§ **Structured diff data**
--------------------

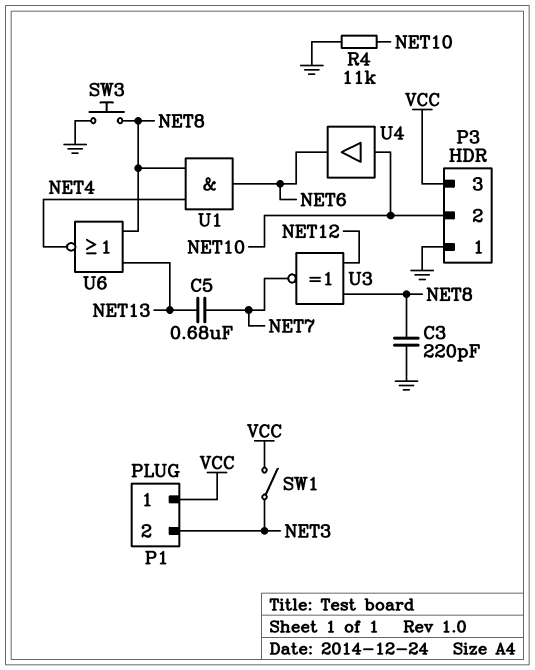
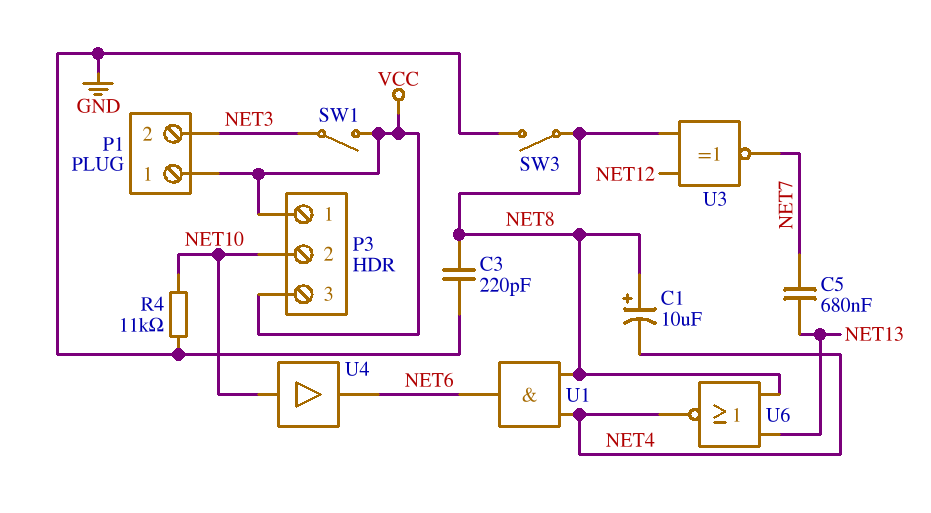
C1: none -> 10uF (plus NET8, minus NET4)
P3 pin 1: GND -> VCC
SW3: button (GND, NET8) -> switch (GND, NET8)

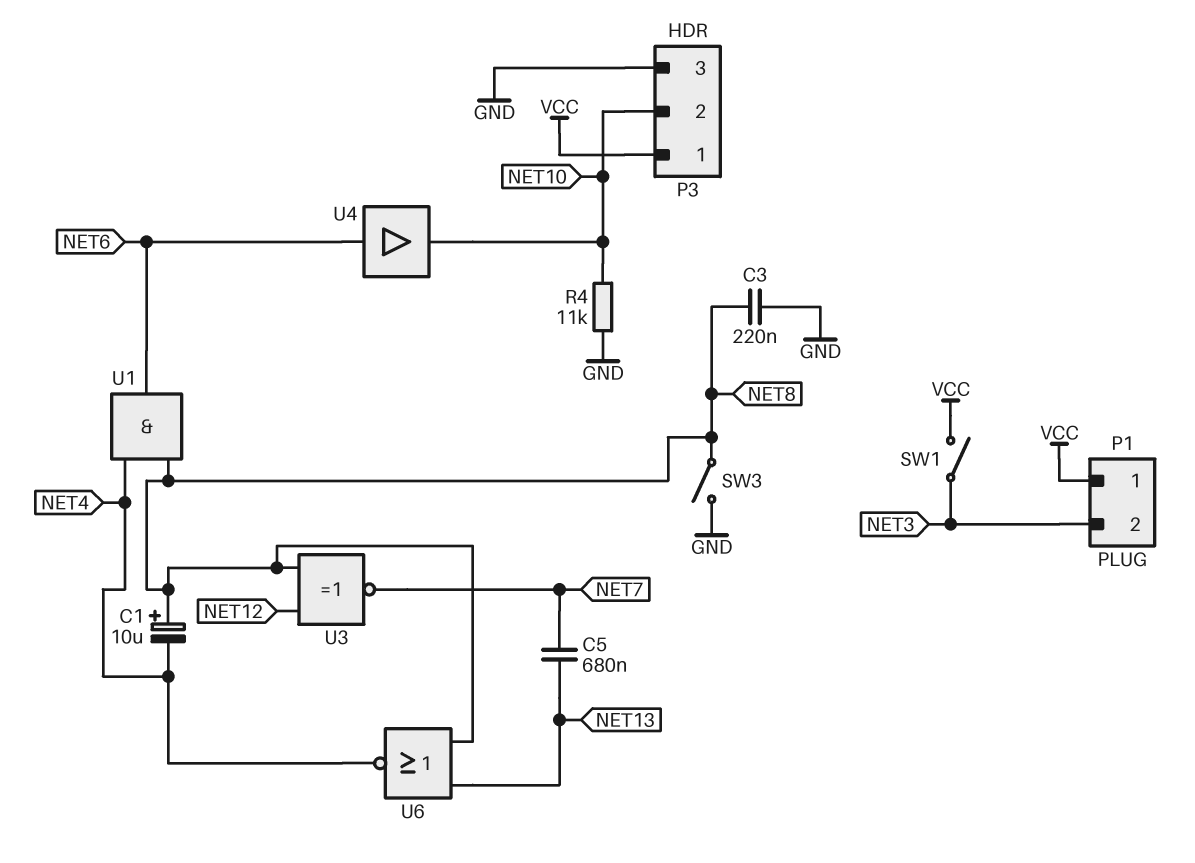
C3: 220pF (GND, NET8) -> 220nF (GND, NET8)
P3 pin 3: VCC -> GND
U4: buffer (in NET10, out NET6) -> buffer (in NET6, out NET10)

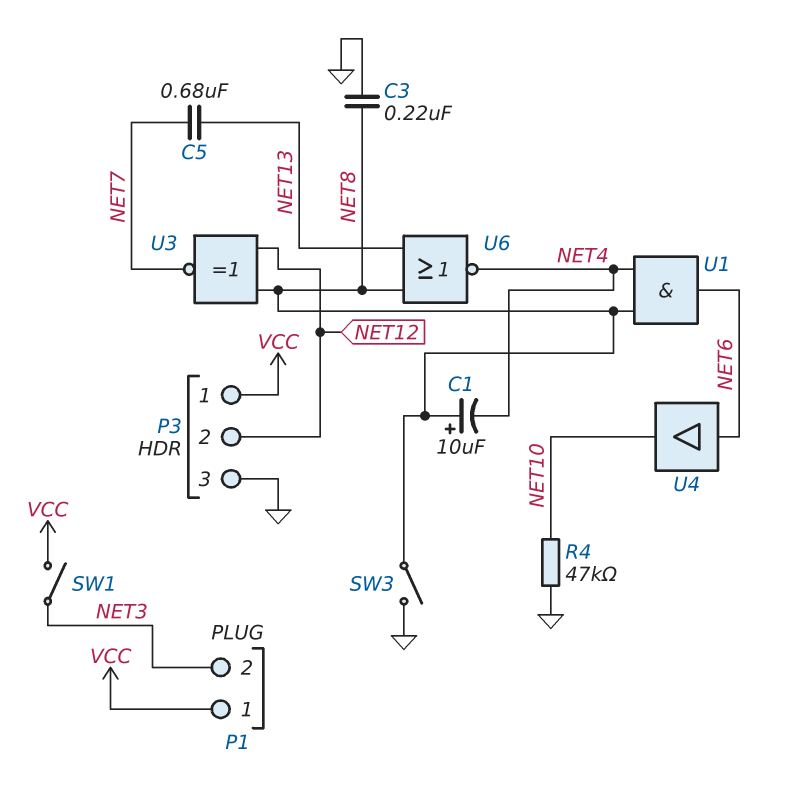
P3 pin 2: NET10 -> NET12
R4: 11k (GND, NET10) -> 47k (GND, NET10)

--------------------

§ **What is being asked**
Print only the lines running from the one containing "P3 pin 1: GND -> VCC" to the end of the data above, exactly; include no pictures.

§ **Output below**
P3 pin 1: GND -> VCC
SW3: button (GND, NET8) -> switch (GND, NET8)

C3: 220pF (GND, NET8) -> 220nF (GND, NET8)
P3 pin 3: VCC -> GND
U4: buffer (in NET10, out NET6) -> buffer (in NET6, out NET10)

P3 pin 2: NET10 -> NET12
R4: 11k (GND, NET10) -> 47k (GND, NET10)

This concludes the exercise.